**DIRECTIONS FOR THIS TASK:** Print the first line of the records below and every line after it, up to and including the line with "black mug 576, 263, 652, 343". Print nothing else.

**Colored object listings:**
»»
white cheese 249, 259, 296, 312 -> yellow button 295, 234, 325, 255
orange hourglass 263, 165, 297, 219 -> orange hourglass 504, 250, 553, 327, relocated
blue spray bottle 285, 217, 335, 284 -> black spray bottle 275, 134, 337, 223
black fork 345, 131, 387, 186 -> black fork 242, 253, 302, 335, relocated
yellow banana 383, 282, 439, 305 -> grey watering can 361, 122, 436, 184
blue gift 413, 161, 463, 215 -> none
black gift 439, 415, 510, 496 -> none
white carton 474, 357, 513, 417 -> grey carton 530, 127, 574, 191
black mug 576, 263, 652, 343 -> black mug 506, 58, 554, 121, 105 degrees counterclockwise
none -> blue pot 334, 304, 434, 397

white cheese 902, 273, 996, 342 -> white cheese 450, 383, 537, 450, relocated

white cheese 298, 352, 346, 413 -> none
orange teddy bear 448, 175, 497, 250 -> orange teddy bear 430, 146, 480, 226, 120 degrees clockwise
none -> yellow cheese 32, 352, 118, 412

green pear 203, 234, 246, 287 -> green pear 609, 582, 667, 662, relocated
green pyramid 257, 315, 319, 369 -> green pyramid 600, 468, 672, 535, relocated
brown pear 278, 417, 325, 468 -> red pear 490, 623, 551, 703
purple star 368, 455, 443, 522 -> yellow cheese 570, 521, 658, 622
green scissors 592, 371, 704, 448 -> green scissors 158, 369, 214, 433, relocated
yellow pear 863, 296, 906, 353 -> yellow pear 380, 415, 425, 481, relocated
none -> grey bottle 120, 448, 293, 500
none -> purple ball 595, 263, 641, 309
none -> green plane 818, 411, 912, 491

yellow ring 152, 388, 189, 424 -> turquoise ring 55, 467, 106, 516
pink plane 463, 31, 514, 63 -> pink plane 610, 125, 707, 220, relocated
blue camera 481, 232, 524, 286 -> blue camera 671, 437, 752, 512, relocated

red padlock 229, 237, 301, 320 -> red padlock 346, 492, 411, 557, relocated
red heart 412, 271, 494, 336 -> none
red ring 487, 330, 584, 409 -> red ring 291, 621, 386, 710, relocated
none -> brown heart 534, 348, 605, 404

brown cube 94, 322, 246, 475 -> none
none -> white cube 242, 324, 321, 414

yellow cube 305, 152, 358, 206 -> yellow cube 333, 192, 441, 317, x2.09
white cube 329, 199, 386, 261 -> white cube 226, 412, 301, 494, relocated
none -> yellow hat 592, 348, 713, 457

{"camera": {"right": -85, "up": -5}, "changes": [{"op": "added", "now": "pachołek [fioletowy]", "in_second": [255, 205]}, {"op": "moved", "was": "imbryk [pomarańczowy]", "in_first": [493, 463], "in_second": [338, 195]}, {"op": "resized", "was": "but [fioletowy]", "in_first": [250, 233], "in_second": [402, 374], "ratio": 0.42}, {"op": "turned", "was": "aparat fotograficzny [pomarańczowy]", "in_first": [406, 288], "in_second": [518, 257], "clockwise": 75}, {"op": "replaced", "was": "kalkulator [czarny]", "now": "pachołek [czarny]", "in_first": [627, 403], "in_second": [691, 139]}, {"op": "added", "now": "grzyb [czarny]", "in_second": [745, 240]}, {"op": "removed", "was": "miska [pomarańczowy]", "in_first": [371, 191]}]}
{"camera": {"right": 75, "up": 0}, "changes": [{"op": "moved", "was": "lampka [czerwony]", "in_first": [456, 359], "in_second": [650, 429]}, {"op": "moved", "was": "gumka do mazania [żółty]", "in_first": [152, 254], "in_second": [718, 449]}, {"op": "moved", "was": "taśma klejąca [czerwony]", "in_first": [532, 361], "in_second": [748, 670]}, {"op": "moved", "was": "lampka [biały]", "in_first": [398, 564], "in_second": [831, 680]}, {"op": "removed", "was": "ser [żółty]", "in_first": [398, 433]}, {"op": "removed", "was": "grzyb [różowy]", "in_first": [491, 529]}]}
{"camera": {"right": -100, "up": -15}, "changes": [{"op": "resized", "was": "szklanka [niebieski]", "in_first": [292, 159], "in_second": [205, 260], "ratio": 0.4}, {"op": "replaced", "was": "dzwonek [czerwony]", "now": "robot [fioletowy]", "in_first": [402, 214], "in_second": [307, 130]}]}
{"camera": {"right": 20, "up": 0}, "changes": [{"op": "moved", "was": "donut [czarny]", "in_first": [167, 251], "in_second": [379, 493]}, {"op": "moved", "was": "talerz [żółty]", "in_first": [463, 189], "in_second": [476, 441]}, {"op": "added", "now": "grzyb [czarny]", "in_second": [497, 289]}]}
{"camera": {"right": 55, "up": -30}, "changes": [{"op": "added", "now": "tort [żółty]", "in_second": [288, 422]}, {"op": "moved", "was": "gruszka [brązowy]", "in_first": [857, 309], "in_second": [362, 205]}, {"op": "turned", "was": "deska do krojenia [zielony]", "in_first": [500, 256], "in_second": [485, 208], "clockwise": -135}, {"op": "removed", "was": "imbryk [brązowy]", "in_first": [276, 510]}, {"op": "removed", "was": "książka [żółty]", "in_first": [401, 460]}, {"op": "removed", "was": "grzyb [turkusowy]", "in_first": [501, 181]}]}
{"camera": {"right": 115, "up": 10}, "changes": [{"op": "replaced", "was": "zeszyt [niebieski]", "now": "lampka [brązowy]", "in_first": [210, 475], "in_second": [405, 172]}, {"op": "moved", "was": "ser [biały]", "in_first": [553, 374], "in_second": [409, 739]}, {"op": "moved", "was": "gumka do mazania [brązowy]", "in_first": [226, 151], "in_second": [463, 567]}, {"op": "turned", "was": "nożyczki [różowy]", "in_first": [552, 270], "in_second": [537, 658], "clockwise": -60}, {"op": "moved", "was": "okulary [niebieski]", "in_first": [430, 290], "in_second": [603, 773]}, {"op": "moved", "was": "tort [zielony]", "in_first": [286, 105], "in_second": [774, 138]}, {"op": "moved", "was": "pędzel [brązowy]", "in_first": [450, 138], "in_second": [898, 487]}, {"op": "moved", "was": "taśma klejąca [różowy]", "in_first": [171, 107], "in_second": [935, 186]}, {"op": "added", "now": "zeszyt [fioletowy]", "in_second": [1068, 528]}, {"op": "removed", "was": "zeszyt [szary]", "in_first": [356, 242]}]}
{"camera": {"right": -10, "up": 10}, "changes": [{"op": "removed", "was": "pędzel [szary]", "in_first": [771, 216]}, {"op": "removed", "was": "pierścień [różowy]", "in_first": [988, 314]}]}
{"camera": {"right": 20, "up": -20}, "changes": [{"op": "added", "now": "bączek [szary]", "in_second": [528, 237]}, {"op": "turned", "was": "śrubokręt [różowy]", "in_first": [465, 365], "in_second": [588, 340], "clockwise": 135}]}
««
**WRITTEN SOLUTION:**
white cheese 249, 259, 296, 312 -> yellow button 295, 234, 325, 255
orange hourglass 263, 165, 297, 219 -> orange hourglass 504, 250, 553, 327, relocated
blue spray bottle 285, 217, 335, 284 -> black spray bottle 275, 134, 337, 223
black fork 345, 131, 387, 186 -> black fork 242, 253, 302, 335, relocated
yellow banana 383, 282, 439, 305 -> grey watering can 361, 122, 436, 184
blue gift 413, 161, 463, 215 -> none
black gift 439, 415, 510, 496 -> none
white carton 474, 357, 513, 417 -> grey carton 530, 127, 574, 191
black mug 576, 263, 652, 343 -> black mug 506, 58, 554, 121, 105 degrees counterclockwise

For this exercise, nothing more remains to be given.